▶ [REQUIRED WORK]: How many lines in this material include the string "before"? Answer with the number and nothing further.
________________________________________
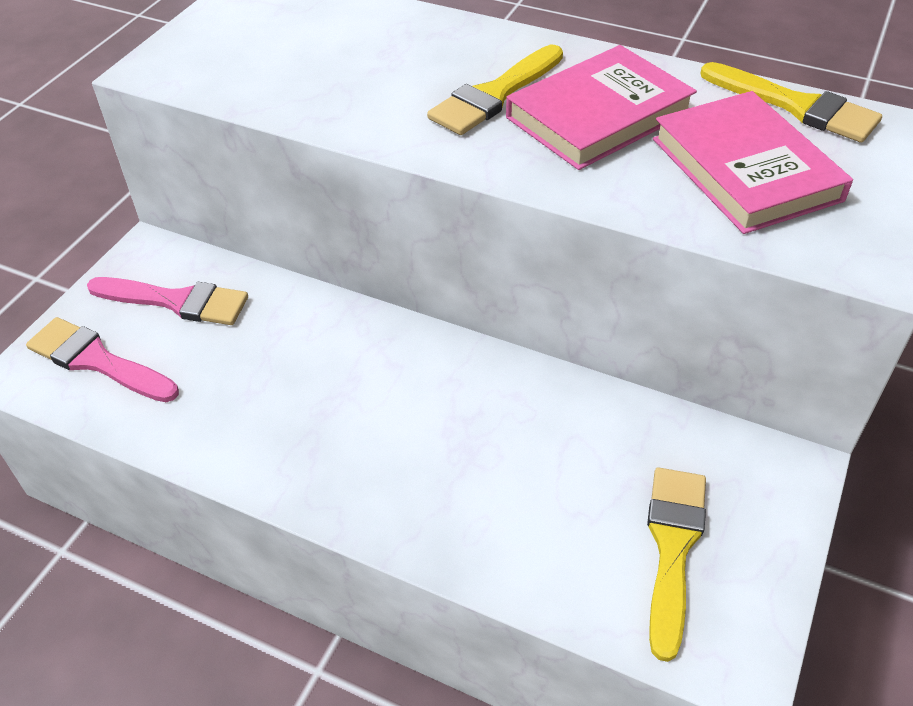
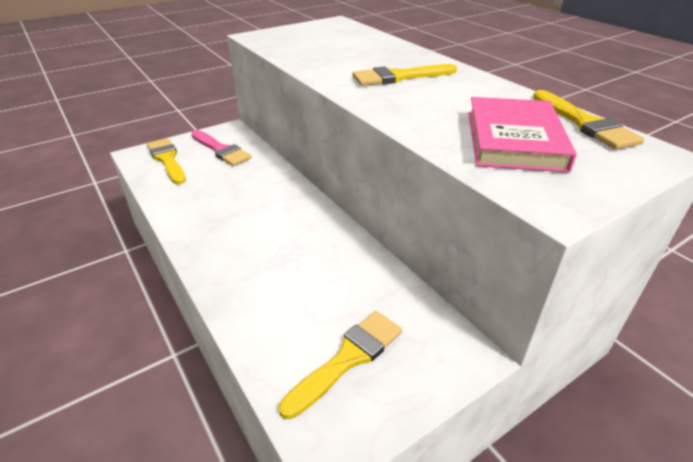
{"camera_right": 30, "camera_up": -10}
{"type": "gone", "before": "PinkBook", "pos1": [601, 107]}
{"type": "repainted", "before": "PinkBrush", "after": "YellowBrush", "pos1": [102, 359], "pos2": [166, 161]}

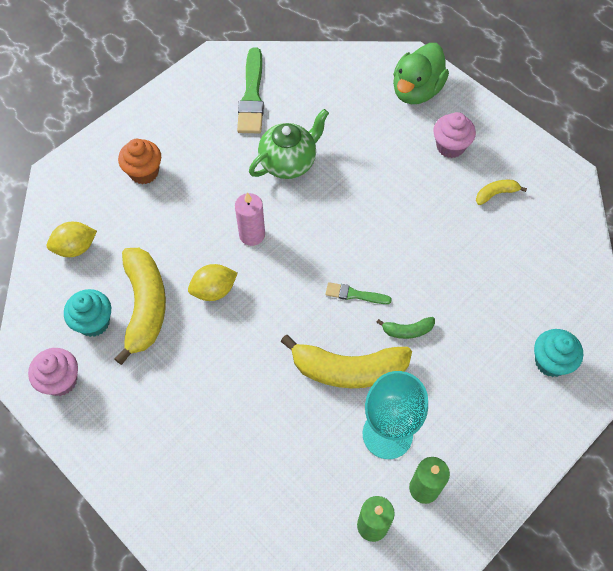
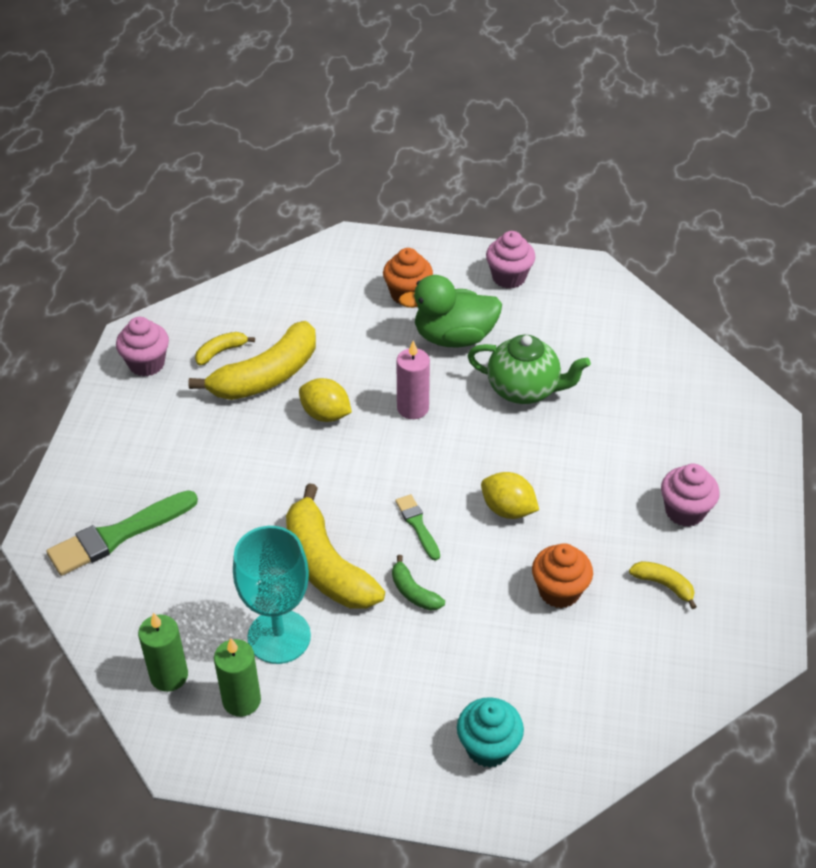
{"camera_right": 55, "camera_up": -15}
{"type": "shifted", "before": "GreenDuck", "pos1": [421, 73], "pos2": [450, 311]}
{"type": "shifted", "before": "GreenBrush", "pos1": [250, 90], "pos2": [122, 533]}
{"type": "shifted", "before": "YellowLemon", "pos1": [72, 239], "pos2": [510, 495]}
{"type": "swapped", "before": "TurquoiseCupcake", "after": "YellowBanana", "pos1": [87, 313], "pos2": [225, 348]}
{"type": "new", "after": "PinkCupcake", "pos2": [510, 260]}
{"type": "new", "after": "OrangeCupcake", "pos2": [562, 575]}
________________________________________
▶ [RESULT OF THE TASK]: 6